### RECORDS PROVIDED

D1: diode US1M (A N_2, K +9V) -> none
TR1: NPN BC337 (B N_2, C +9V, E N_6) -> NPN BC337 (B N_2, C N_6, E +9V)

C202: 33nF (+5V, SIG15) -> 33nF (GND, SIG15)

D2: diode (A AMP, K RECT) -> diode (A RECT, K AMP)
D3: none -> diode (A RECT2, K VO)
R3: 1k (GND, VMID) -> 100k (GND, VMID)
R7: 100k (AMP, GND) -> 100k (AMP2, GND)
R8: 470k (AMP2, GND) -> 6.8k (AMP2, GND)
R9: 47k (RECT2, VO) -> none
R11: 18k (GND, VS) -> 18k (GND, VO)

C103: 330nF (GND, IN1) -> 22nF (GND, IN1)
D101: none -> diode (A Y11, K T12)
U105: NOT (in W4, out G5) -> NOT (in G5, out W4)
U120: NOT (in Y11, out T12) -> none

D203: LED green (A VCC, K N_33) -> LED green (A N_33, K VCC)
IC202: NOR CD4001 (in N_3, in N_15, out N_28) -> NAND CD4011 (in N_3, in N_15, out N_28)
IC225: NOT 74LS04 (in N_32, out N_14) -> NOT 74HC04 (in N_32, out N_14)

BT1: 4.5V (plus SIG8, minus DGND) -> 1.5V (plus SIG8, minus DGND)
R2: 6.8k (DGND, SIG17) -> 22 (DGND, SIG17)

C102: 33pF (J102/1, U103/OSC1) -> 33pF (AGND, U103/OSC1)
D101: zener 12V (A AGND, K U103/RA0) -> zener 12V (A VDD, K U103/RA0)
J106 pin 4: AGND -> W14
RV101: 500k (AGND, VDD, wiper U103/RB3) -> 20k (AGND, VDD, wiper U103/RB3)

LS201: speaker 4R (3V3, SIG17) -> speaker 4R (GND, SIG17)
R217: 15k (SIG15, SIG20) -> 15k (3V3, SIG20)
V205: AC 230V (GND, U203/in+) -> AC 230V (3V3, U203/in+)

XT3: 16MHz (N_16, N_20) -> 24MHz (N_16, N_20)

######

## [WHAT THIS TASK INVOLVES]
Go through the listing above and set down each line exactly as it stands.

## [THE COMPLETED TASK]
D1: diode US1M (A N_2, K +9V) -> none
TR1: NPN BC337 (B N_2, C +9V, E N_6) -> NPN BC337 (B N_2, C N_6, E +9V)

C202: 33nF (+5V, SIG15) -> 33nF (GND, SIG15)

D2: diode (A AMP, K RECT) -> diode (A RECT, K AMP)
D3: none -> diode (A RECT2, K VO)
R3: 1k (GND, VMID) -> 100k (GND, VMID)
R7: 100k (AMP, GND) -> 100k (AMP2, GND)
R8: 470k (AMP2, GND) -> 6.8k (AMP2, GND)
R9: 47k (RECT2, VO) -> none
R11: 18k (GND, VS) -> 18k (GND, VO)

C103: 330nF (GND, IN1) -> 22nF (GND, IN1)
D101: none -> diode (A Y11, K T12)
U105: NOT (in W4, out G5) -> NOT (in G5, out W4)
U120: NOT (in Y11, out T12) -> none

D203: LED green (A VCC, K N_33) -> LED green (A N_33, K VCC)
IC202: NOR CD4001 (in N_3, in N_15, out N_28) -> NAND CD4011 (in N_3, in N_15, out N_28)
IC225: NOT 74LS04 (in N_32, out N_14) -> NOT 74HC04 (in N_32, out N_14)

BT1: 4.5V (plus SIG8, minus DGND) -> 1.5V (plus SIG8, minus DGND)
R2: 6.8k (DGND, SIG17) -> 22 (DGND, SIG17)

C102: 33pF (J102/1, U103/OSC1) -> 33pF (AGND, U103/OSC1)
D101: zener 12V (A AGND, K U103/RA0) -> zener 12V (A VDD, K U103/RA0)
J106 pin 4: AGND -> W14
RV101: 500k (AGND, VDD, wiper U103/RB3) -> 20k (AGND, VDD, wiper U103/RB3)

LS201: speaker 4R (3V3, SIG17) -> speaker 4R (GND, SIG17)
R217: 15k (SIG15, SIG20) -> 15k (3V3, SIG20)
V205: AC 230V (GND, U203/in+) -> AC 230V (3V3, U203/in+)

XT3: 16MHz (N_16, N_20) -> 24MHz (N_16, N_20)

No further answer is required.